# Exercise input
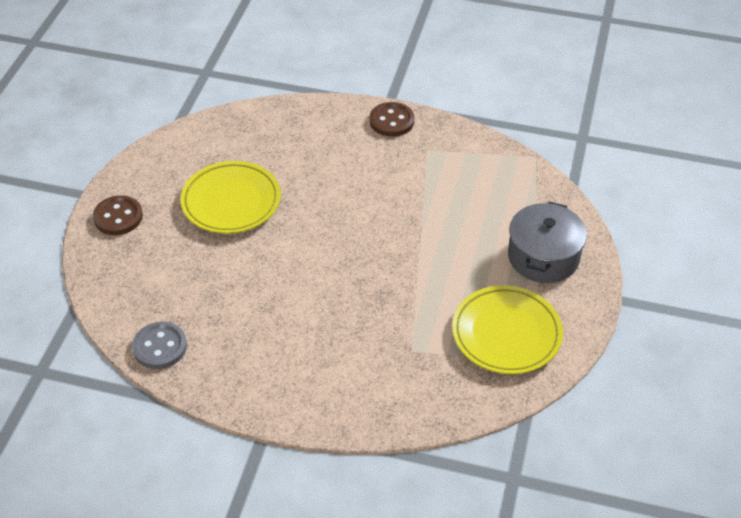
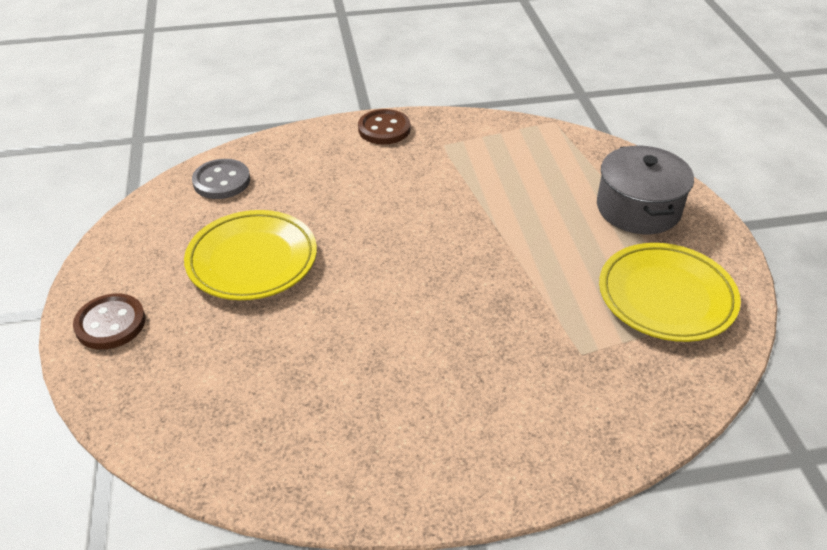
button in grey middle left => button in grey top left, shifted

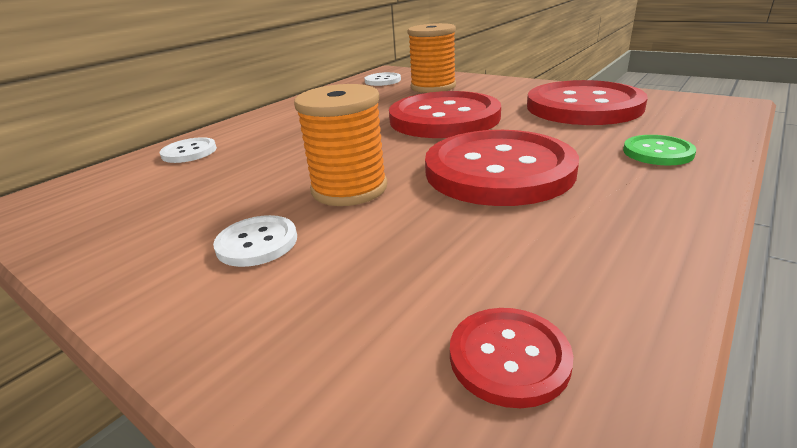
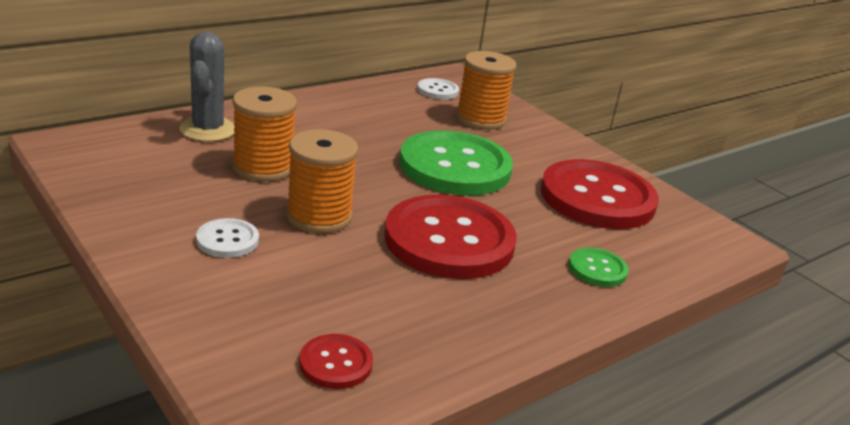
nothing => spool in orange (no. 1 from left) top left
button in white (no. 1 from left) middle left => cactus in grey top left
button in red (no. 1 from left) top centre => button in green (no. 1 from left) centre

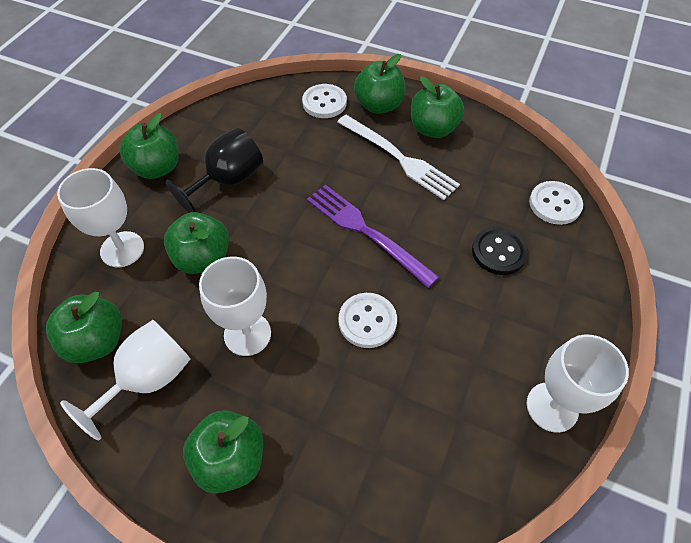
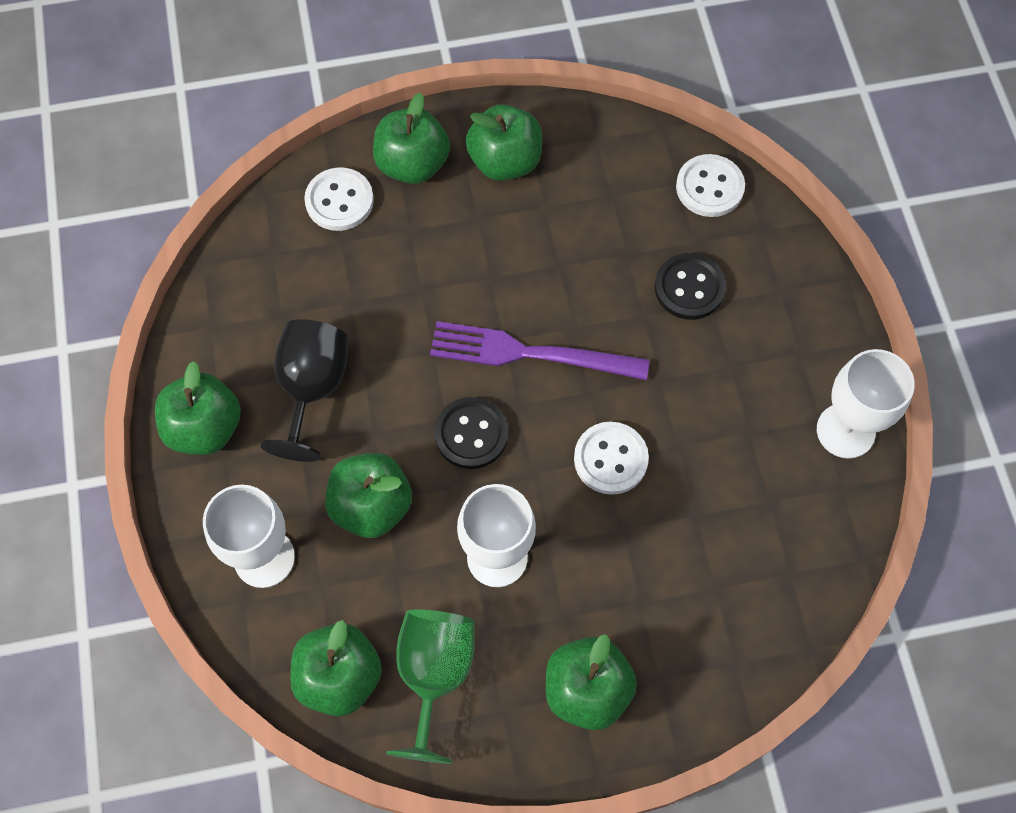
fork in white top centre => nothing
nothing => button in black (no. 1 from left) centre
goblet in white (no. 2 from left) bottom left => goblet in green bottom centre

# What the task asks
The answer is the whole listing above, written out verbatim, without its pictures.

# Response
button in grey middle left => button in grey top left, shifted

nothing => spool in orange (no. 1 from left) top left
button in white (no. 1 from left) middle left => cactus in grey top left
button in red (no. 1 from left) top centre => button in green (no. 1 from left) centre

fork in white top centre => nothing
nothing => button in black (no. 1 from left) centre
goblet in white (no. 2 from left) bottom left => goblet in green bottom centre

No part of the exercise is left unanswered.